● HOW TO COMPLETE THIS TASK
Where the line with "brique de lait/violet 391" appears below, start writing out lines exactly, and finish with the line with "tasse/noir 343 556 → tasse/jaune 301 519", which is included; write out nothing else.
--- SUPPLIED ENTRIES Enclosed Below ---
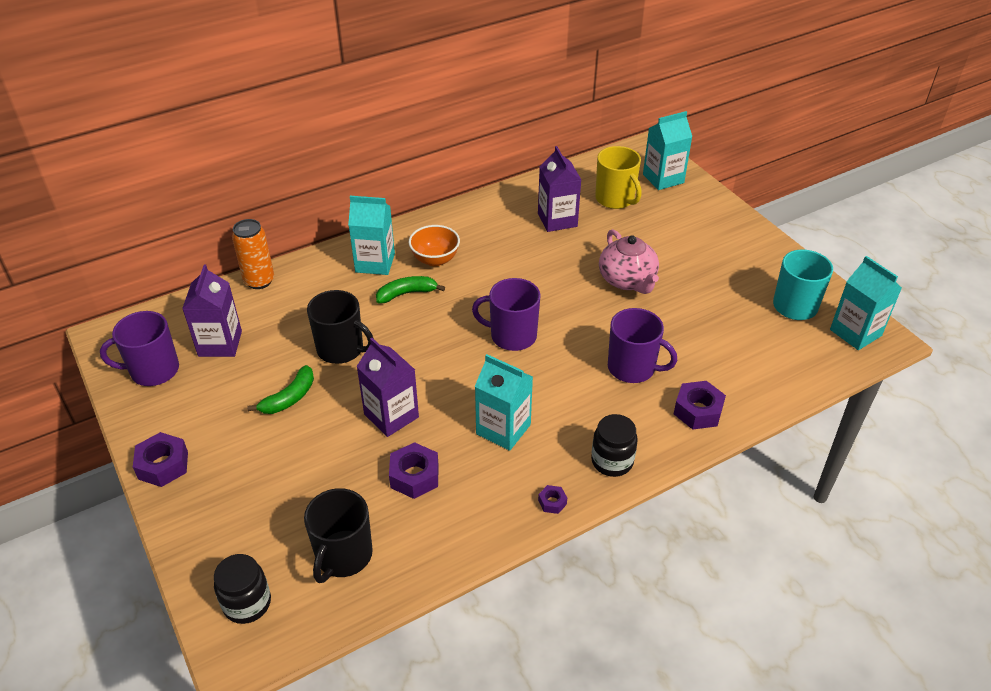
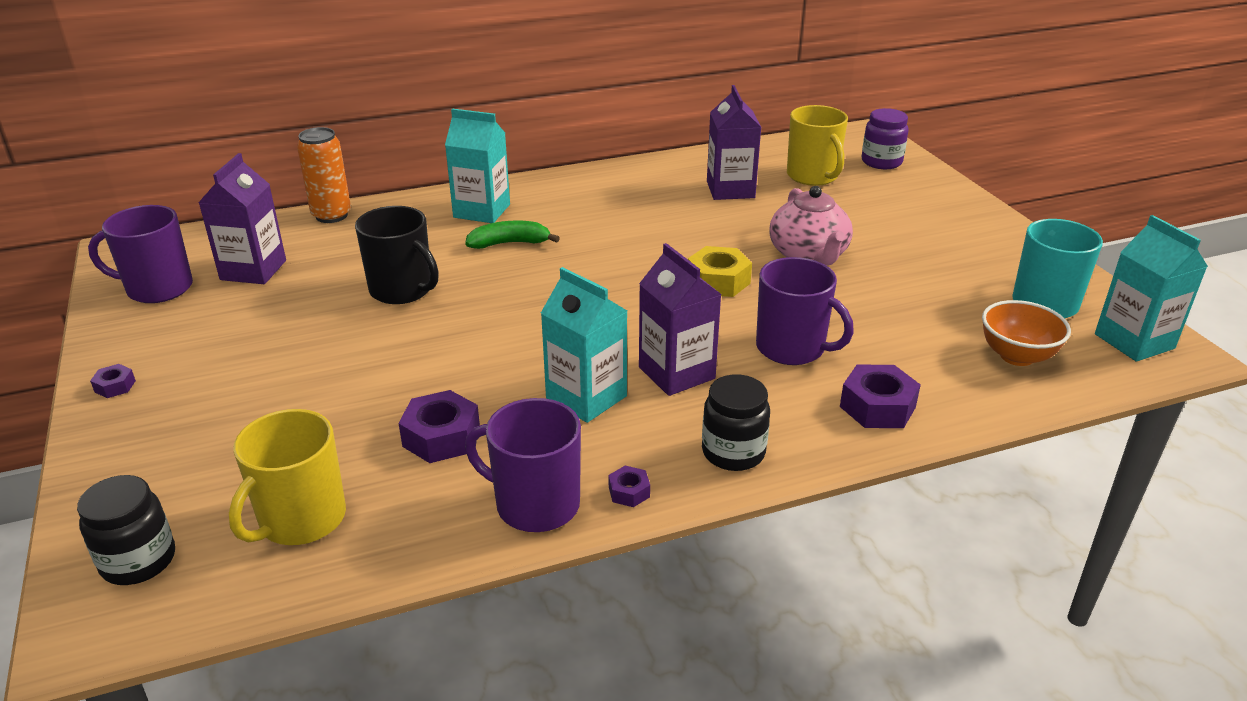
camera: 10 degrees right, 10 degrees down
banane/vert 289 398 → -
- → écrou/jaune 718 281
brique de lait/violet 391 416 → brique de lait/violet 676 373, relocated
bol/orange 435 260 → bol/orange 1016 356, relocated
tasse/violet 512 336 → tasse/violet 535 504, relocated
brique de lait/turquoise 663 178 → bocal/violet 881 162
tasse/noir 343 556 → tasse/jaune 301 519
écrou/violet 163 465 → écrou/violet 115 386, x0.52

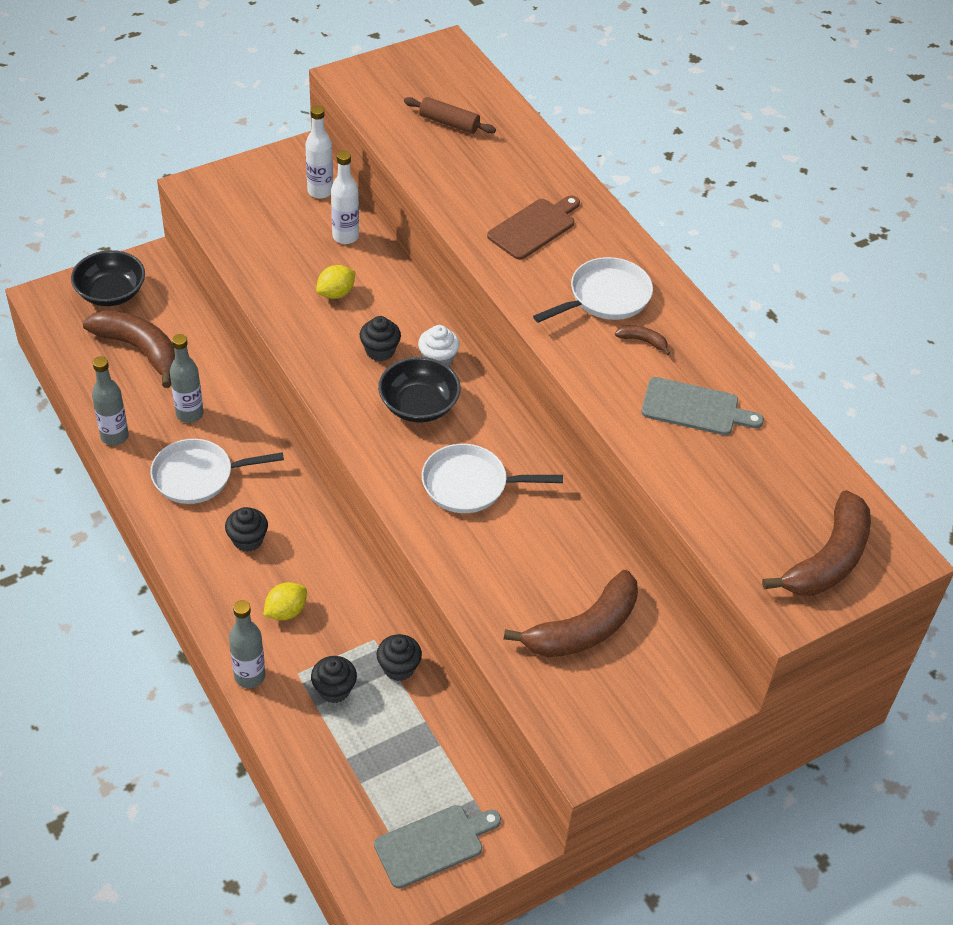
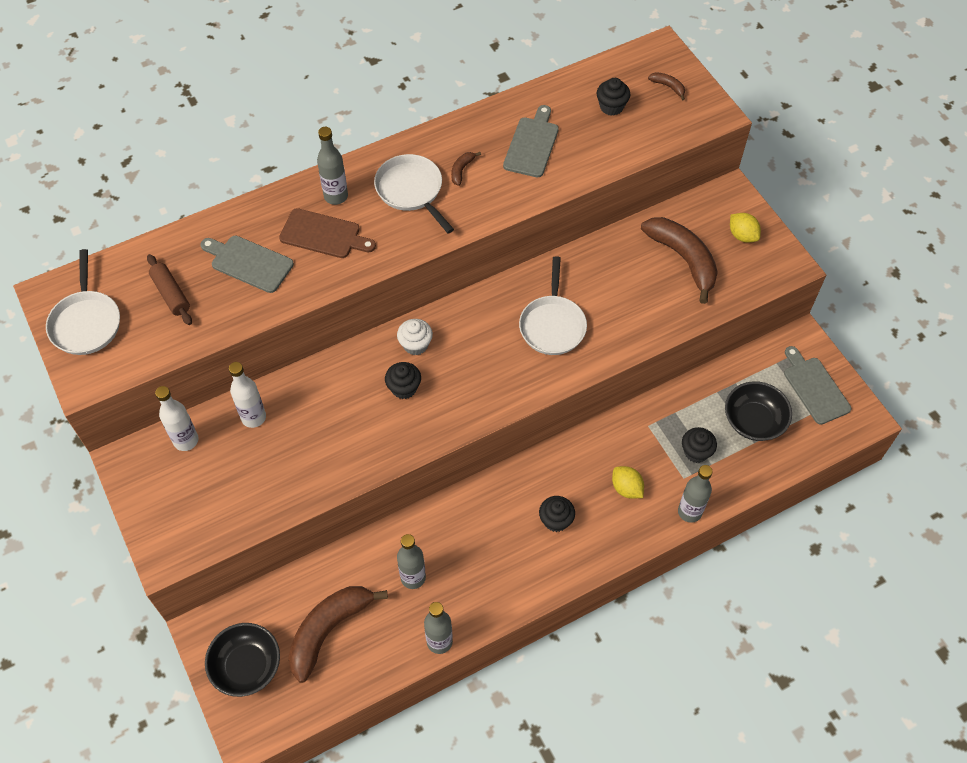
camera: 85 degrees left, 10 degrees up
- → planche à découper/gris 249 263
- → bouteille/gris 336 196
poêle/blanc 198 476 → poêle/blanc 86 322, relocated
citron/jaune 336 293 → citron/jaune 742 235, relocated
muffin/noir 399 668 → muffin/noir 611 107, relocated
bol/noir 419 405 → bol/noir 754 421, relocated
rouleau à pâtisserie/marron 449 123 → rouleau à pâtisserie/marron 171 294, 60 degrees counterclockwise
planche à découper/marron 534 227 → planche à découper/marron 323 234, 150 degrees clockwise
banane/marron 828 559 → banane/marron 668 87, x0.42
--- End of Enclosed SUPPLIED ENTRIES ---
--- SUPPLIED ENTRIES Enclosed Below ---
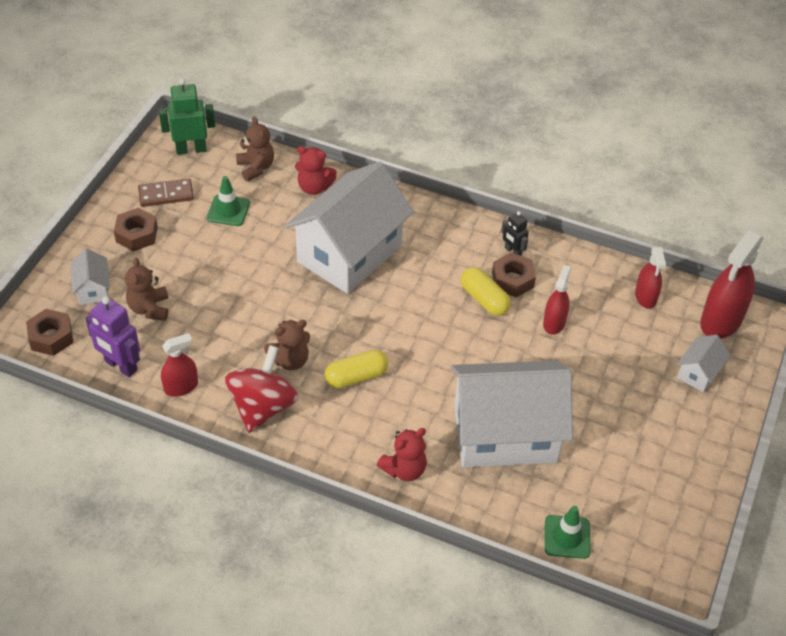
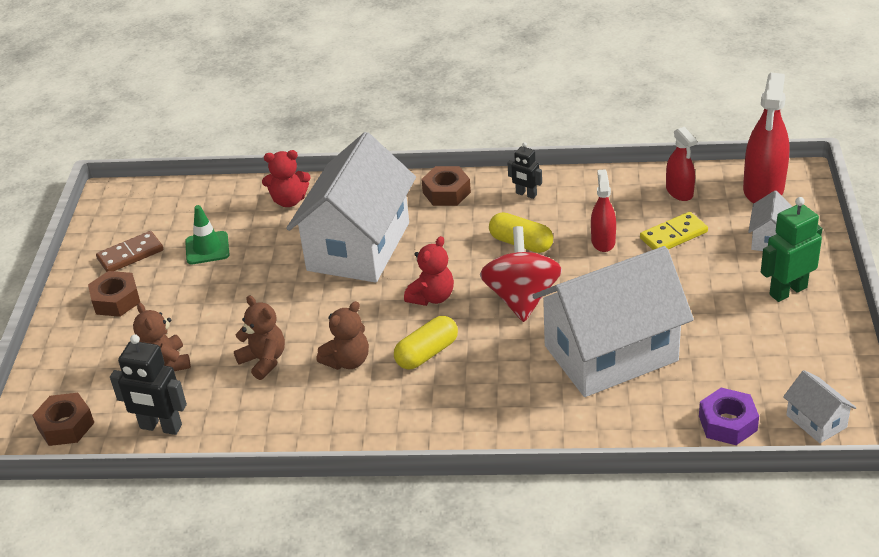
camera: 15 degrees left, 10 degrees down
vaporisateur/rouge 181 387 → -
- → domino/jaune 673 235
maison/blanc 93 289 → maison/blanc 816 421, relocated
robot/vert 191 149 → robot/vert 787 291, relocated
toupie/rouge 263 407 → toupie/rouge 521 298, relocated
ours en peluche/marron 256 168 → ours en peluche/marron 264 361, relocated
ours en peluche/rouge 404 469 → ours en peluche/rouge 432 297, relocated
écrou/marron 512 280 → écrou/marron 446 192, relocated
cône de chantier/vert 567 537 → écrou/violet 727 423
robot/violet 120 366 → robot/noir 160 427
--- End of Enclosed SUPPLIED ENTRIES ---
--- SUPPLIED ENTRIES Enclosed Below ---
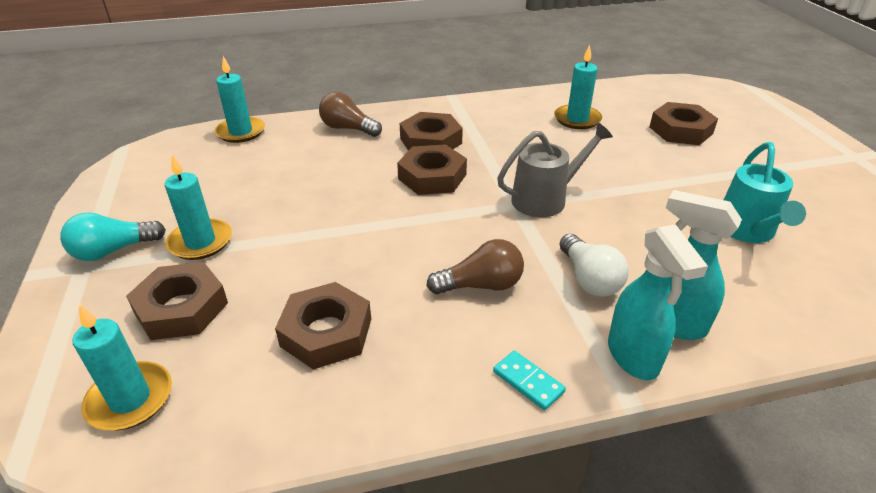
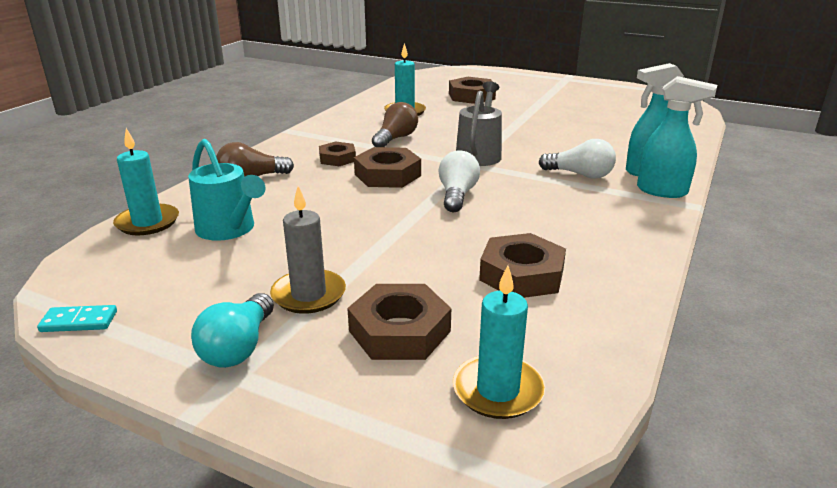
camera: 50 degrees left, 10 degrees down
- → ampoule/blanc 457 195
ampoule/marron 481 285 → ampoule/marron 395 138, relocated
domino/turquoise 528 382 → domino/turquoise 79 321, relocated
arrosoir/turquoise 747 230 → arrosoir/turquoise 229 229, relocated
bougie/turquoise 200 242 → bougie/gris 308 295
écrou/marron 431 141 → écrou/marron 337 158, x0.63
--- End of Enclosed SUPPLIED ENTRIES ---
● EXERCISE RESULT
brique de lait/violet 391 416 → brique de lait/violet 676 373, relocated
bol/orange 435 260 → bol/orange 1016 356, relocated
tasse/violet 512 336 → tasse/violet 535 504, relocated
brique de lait/turquoise 663 178 → bocal/violet 881 162
tasse/noir 343 556 → tasse/jaune 301 519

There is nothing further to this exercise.